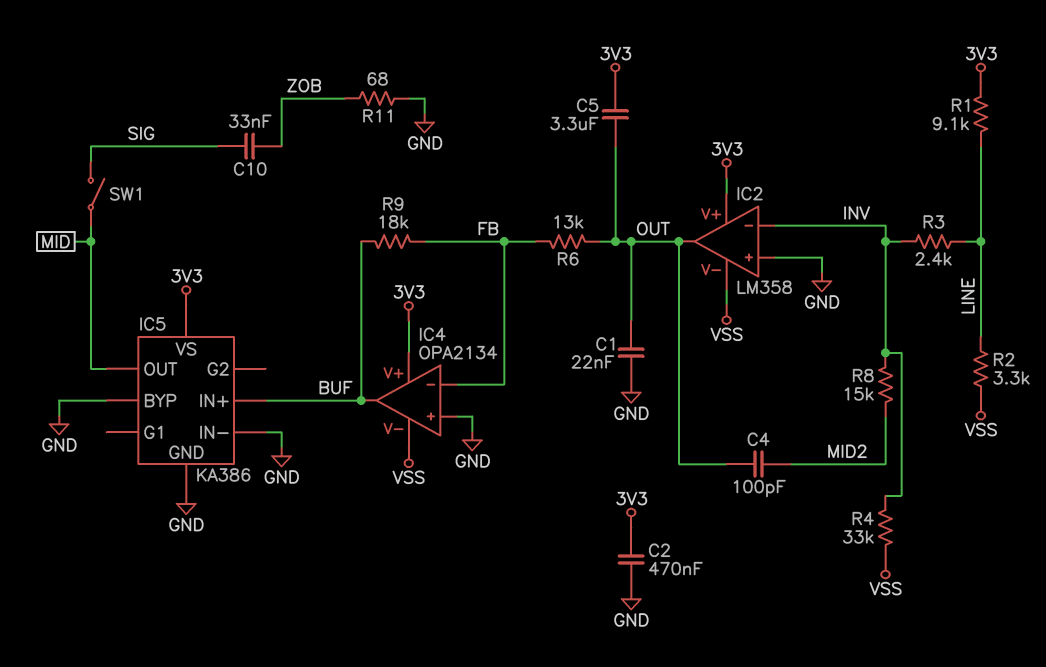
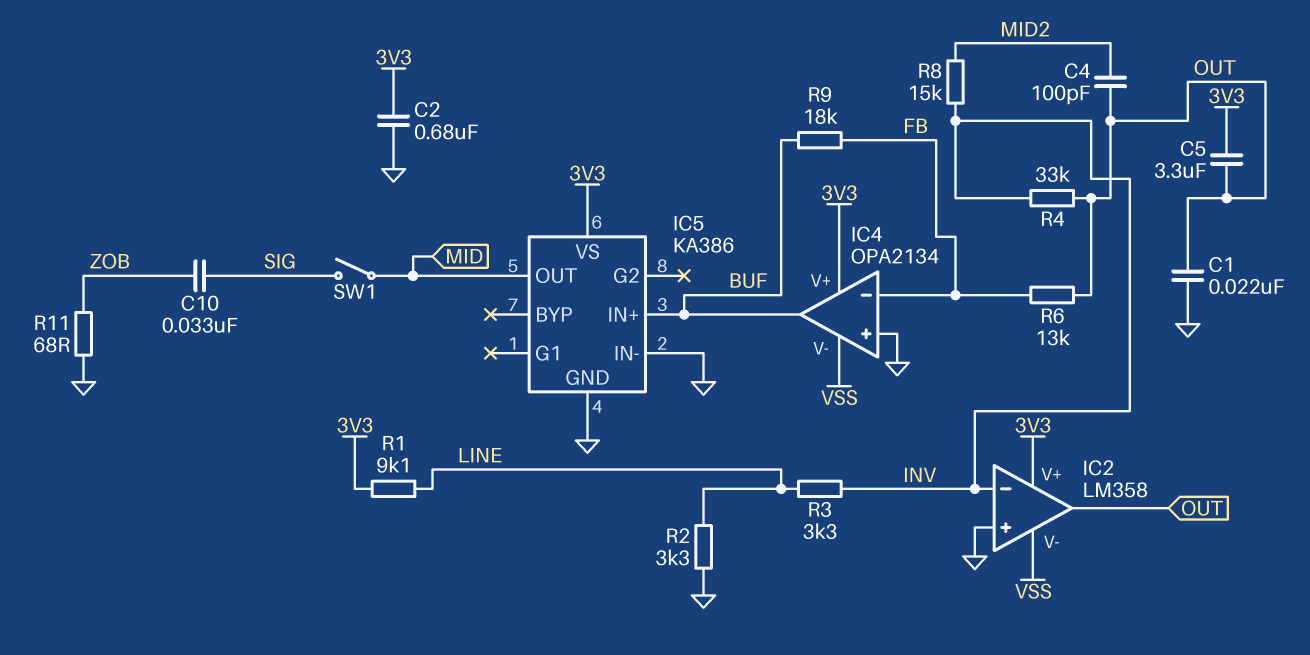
C2: 470nF (3V3, GND) -> 680nF (3V3, GND)
IC5 pin BYP: GND -> none
R2: 3.3k (LINE, VSS) -> 3.3k (GND, LINE)
R3: 2.4k (INV, LINE) -> 3.3k (INV, LINE)
R4: 33k (INV, VSS) -> 33k (INV, OUT)

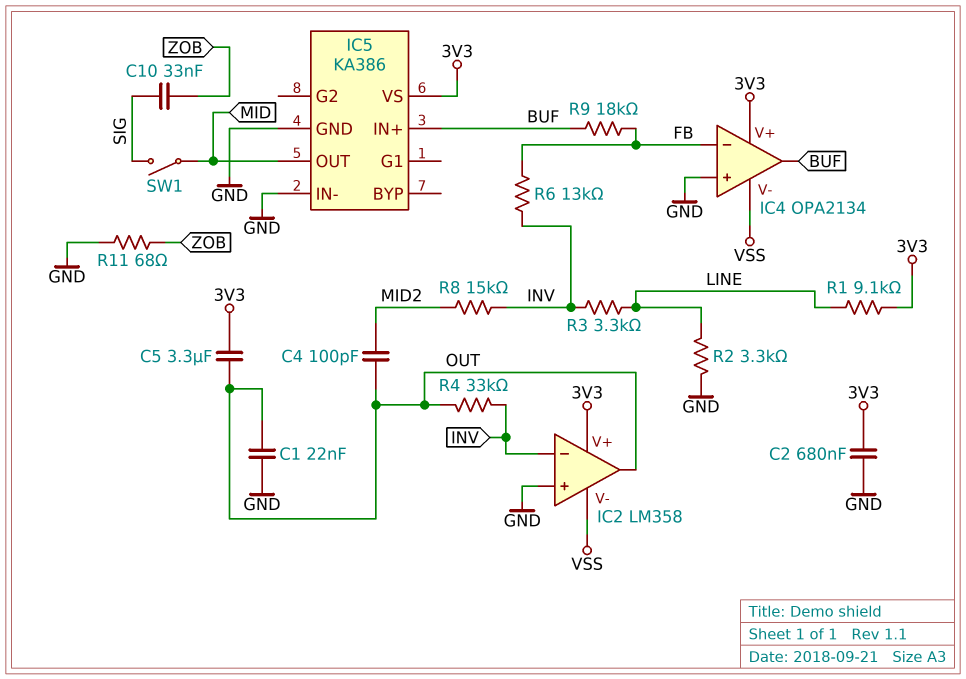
R6: 13k (FB, OUT) -> 13k (FB, INV)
# # #
*Task objective:* In the reply, each line of the data must appear exactly as written, and no picture may appear.

*Response to the task:*
C2: 470nF (3V3, GND) -> 680nF (3V3, GND)
IC5 pin BYP: GND -> none
R2: 3.3k (LINE, VSS) -> 3.3k (GND, LINE)
R3: 2.4k (INV, LINE) -> 3.3k (INV, LINE)
R4: 33k (INV, VSS) -> 33k (INV, OUT)

R6: 13k (FB, OUT) -> 13k (FB, INV)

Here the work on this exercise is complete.